**Dataset entries**
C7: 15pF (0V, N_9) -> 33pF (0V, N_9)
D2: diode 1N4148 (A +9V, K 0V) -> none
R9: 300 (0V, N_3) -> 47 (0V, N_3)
...
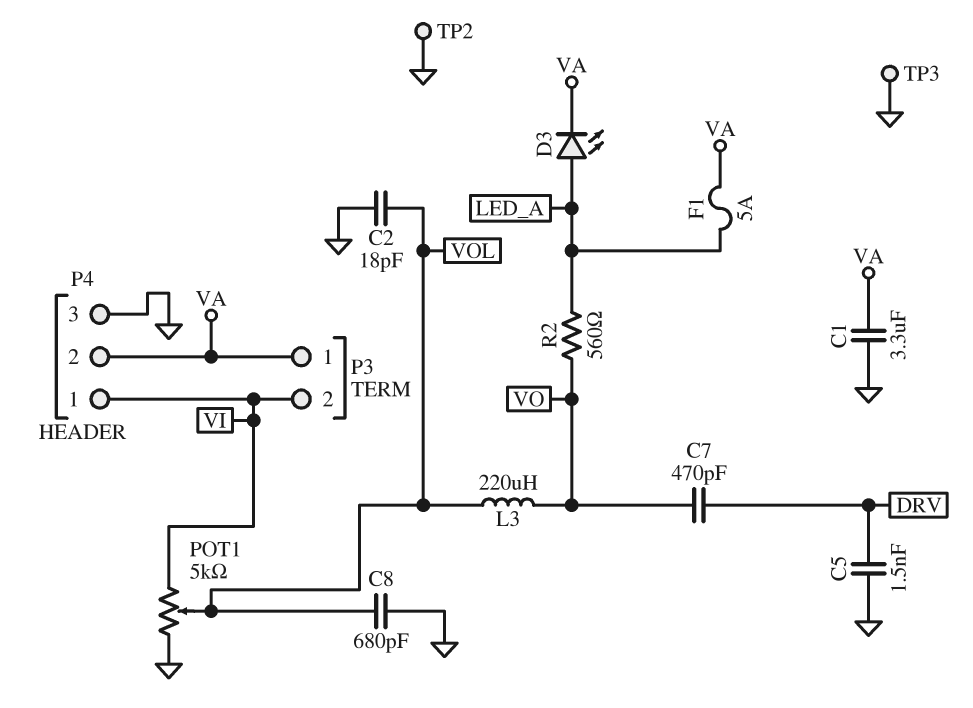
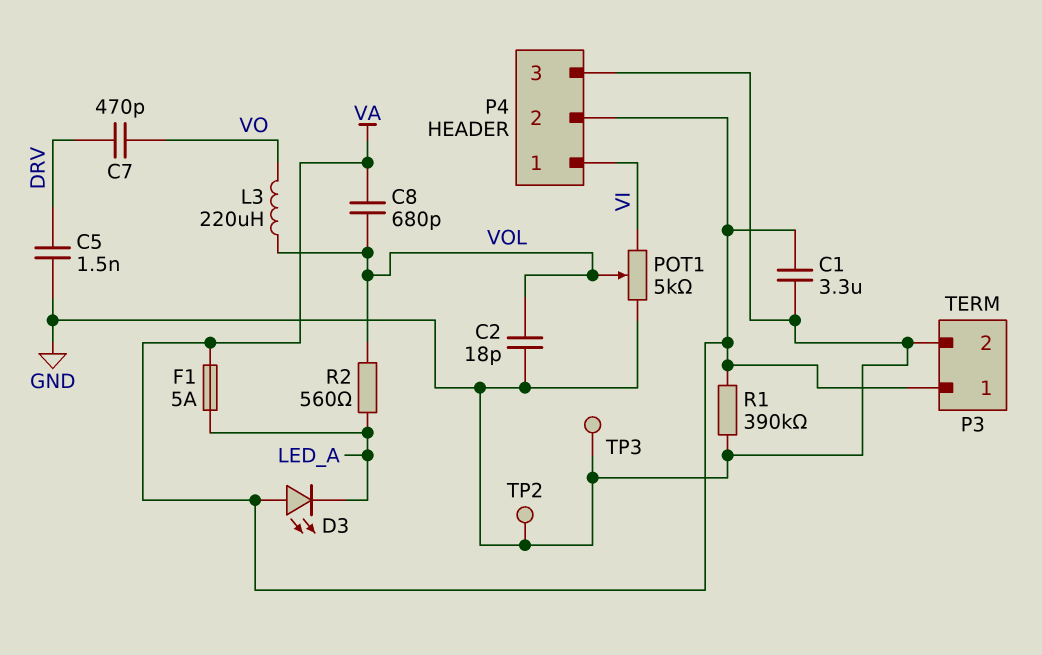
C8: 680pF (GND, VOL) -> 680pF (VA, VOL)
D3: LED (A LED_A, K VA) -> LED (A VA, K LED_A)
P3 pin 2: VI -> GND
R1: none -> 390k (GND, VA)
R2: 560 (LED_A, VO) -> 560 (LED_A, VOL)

**Exercise details**
Above are the records; from them, give again exactly the lines from the one containing "C7: 15pF (0V, N_9) -> 33pF (0V, N_9)" to the one containing "R9: 300 (0V, N_3) -> 47 (0V, N_3)", both lines included, and nothing more.

**Your solution**
C7: 15pF (0V, N_9) -> 33pF (0V, N_9)
D2: diode 1N4148 (A +9V, K 0V) -> none
R9: 300 (0V, N_3) -> 47 (0V, N_3)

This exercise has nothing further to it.